**WHAT IS EXPECTED**
Edit the listing from its start through the line containing "green cross: rotated": swap each "counterclockwise" for "anticlockwise" and keep everything else the same.

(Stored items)
----------------------------------------

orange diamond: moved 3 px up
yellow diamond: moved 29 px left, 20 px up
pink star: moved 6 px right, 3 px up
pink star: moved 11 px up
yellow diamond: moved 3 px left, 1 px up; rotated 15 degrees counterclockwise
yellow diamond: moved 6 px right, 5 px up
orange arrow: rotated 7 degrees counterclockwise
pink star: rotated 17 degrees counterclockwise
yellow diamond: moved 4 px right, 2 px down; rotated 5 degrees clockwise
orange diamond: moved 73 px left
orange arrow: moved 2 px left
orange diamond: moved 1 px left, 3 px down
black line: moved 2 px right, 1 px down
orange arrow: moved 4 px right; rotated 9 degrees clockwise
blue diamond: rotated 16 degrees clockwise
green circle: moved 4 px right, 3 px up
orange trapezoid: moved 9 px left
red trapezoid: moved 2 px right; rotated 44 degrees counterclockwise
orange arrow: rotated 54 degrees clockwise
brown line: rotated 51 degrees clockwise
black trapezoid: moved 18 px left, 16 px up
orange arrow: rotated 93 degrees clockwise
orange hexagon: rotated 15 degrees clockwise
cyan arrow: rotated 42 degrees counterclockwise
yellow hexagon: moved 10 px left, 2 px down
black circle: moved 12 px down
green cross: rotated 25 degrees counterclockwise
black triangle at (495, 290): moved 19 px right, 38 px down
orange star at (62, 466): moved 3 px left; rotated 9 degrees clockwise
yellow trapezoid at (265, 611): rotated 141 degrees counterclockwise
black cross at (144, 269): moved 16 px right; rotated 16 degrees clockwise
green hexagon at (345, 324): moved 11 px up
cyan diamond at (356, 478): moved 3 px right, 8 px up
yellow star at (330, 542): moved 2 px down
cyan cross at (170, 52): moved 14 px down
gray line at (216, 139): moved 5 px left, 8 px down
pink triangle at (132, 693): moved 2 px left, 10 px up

----------------------------------------

**CORRECT RESULT**
orange diamond: moved 3 px up
yellow diamond: moved 29 px left, 20 px up
pink star: moved 6 px right, 3 px up
pink star: moved 11 px up
yellow diamond: moved 3 px left, 1 px up; rotated 15 degrees anticlockwise
yellow diamond: moved 6 px right, 5 px up
orange arrow: rotated 7 degrees anticlockwise
pink star: rotated 17 degrees anticlockwise
yellow diamond: moved 4 px right, 2 px down; rotated 5 degrees clockwise
orange diamond: moved 73 px left
orange arrow: moved 2 px left
orange diamond: moved 1 px left, 3 px down
black line: moved 2 px right, 1 px down
orange arrow: moved 4 px right; rotated 9 degrees clockwise
blue diamond: rotated 16 degrees clockwise
green circle: moved 4 px right, 3 px up
orange trapezoid: moved 9 px left
red trapezoid: moved 2 px right; rotated 44 degrees anticlockwise
orange arrow: rotated 54 degrees clockwise
brown line: rotated 51 degrees clockwise
black trapezoid: moved 18 px left, 16 px up
orange arrow: rotated 93 degrees clockwise
orange hexagon: rotated 15 degrees clockwise
cyan arrow: rotated 42 degrees anticlockwise
yellow hexagon: moved 10 px left, 2 px down
black circle: moved 12 px down
green cross: rotated 25 degrees anticlockwise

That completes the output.